Problem: Starting at the line that contains "none -> pink brick F4:F5 level 1", restate every line word for word through the end of the entries.

-- Data for analysis follows --

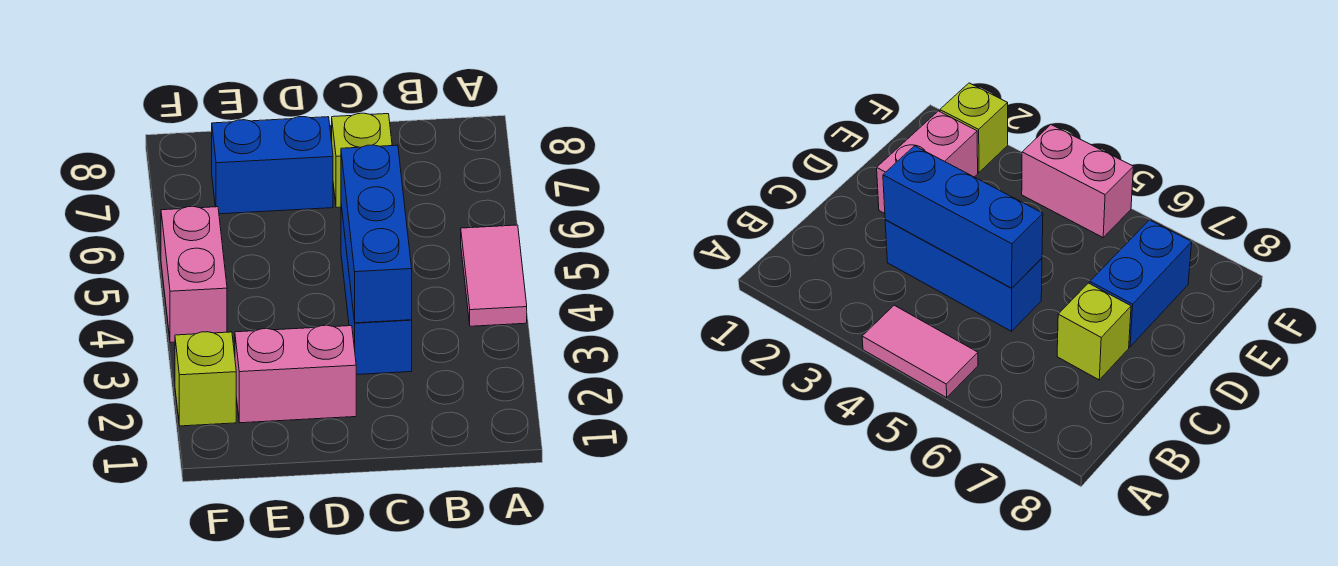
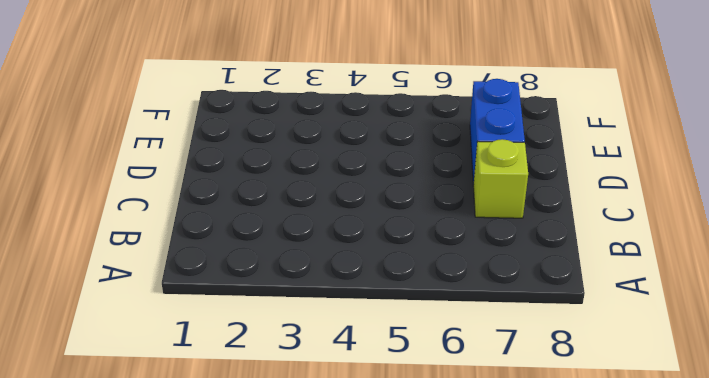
none -> pink tile A4:A5 level 1
none -> blue brick C3:C5 level 1

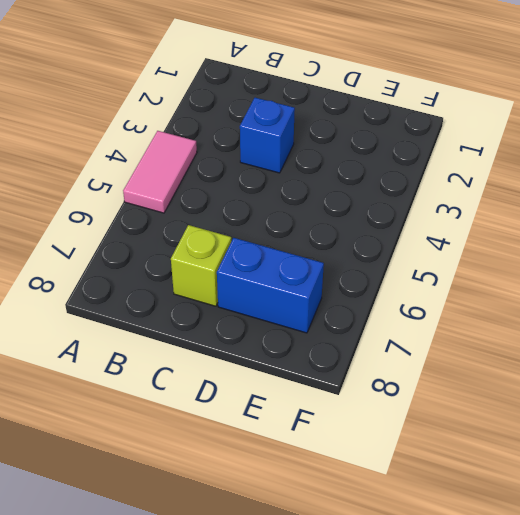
blue brick C3 level 1 -> blue brick C3:C5 level 1
none -> pink brick D2:E2 level 1
none -> lime brick F2 level 1

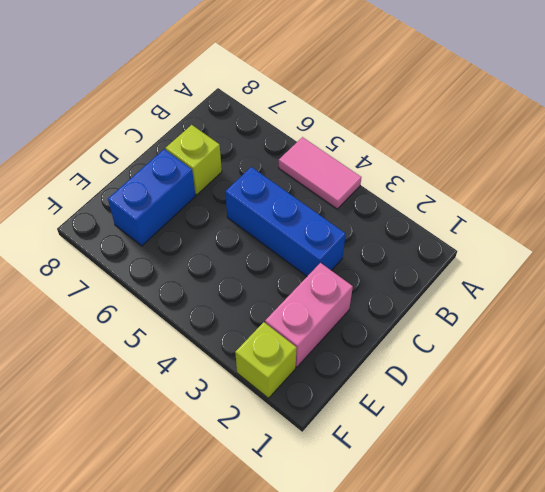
none -> pink brick F4:F5 level 1
none -> blue brick C3:C5 level 2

-- Data for analysis concluded --

Solution to this task:
none -> pink brick F4:F5 level 1
none -> blue brick C3:C5 level 2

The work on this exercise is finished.